• **WORK TASK**: Reproduce exactly, from the data that follows, the line with "camera: 20 degrees left, 15 degrees up", the line with "(364, 312) = (637, 508): none -> blue lamp", and every line that lies between them.

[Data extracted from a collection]
===============

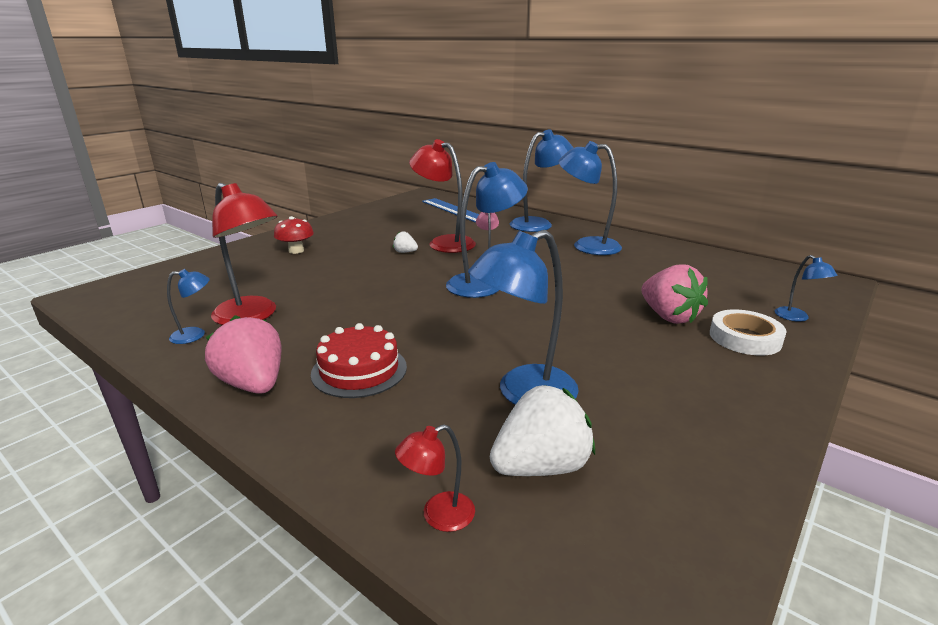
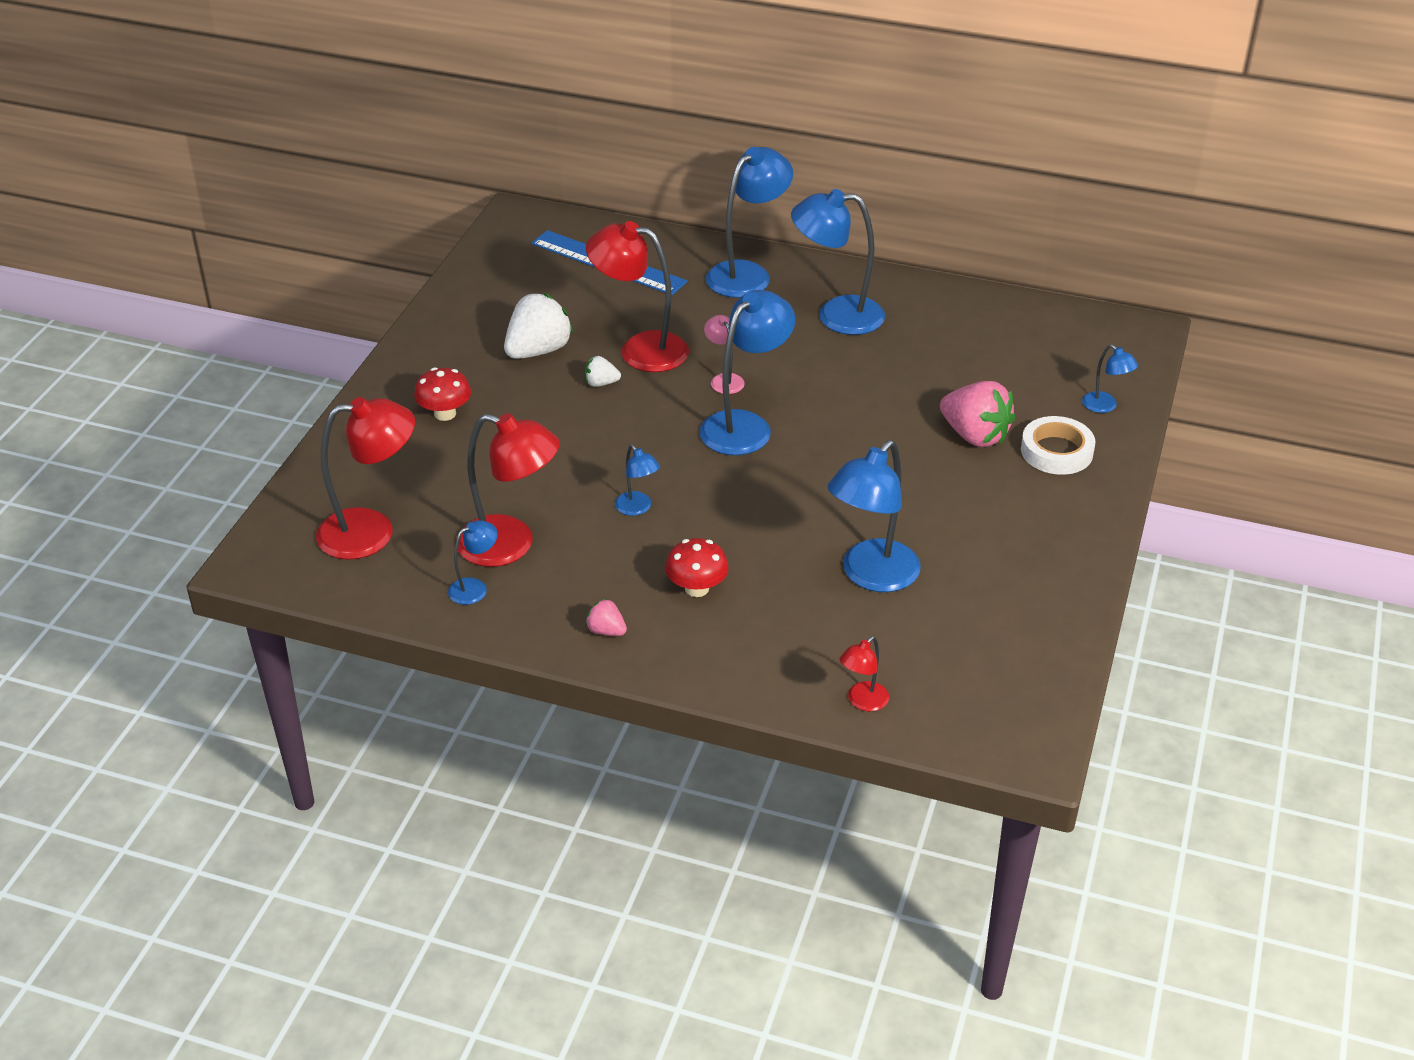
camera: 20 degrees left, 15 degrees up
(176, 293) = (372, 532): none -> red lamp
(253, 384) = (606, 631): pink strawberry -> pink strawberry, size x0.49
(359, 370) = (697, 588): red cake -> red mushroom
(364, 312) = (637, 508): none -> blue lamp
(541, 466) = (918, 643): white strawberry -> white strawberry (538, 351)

===============

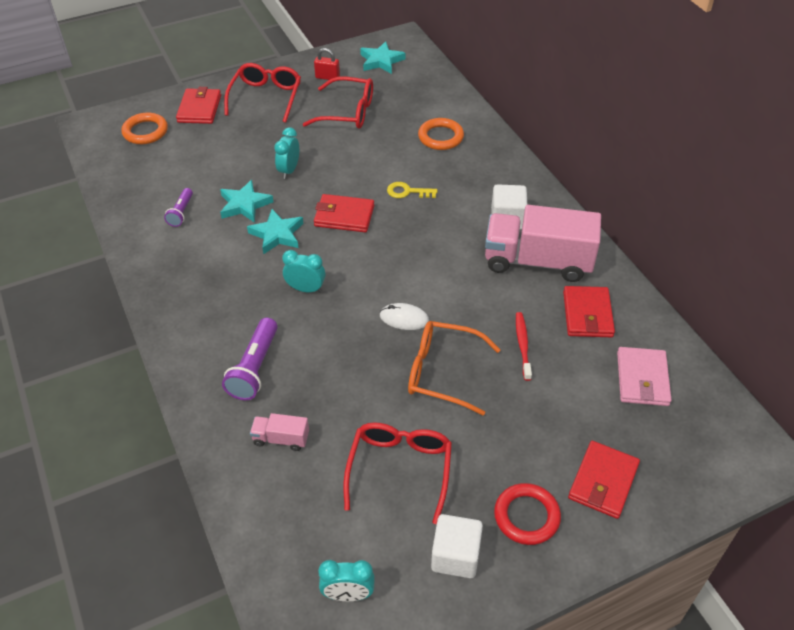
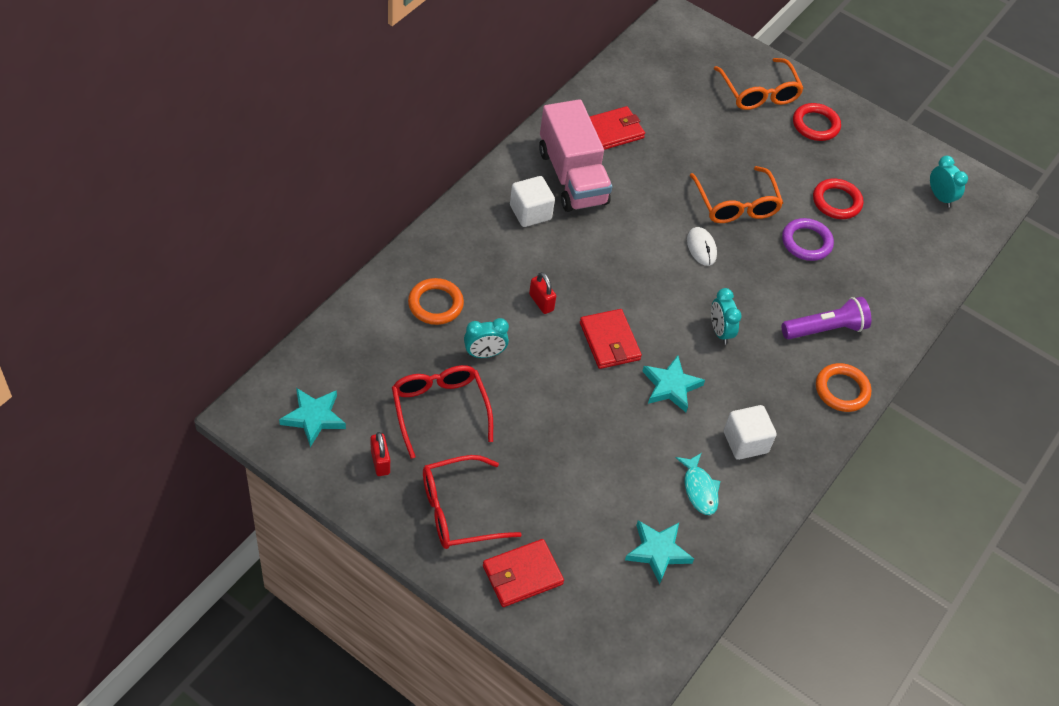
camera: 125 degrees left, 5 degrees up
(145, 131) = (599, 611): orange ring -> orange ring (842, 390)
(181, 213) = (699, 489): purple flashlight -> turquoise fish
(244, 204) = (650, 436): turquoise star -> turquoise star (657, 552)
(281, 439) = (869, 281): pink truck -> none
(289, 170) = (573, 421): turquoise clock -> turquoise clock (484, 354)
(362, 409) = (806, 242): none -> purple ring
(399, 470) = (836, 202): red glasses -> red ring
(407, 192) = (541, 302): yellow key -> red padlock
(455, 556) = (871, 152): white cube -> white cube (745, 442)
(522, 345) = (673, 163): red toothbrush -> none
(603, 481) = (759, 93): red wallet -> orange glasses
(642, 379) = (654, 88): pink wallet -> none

===============

• **ANSWER FOR THIS EXERCISE**:
camera: 20 degrees left, 15 degrees up
(176, 293) = (372, 532): none -> red lamp
(253, 384) = (606, 631): pink strawberry -> pink strawberry, size x0.49
(359, 370) = (697, 588): red cake -> red mushroom
(364, 312) = (637, 508): none -> blue lamp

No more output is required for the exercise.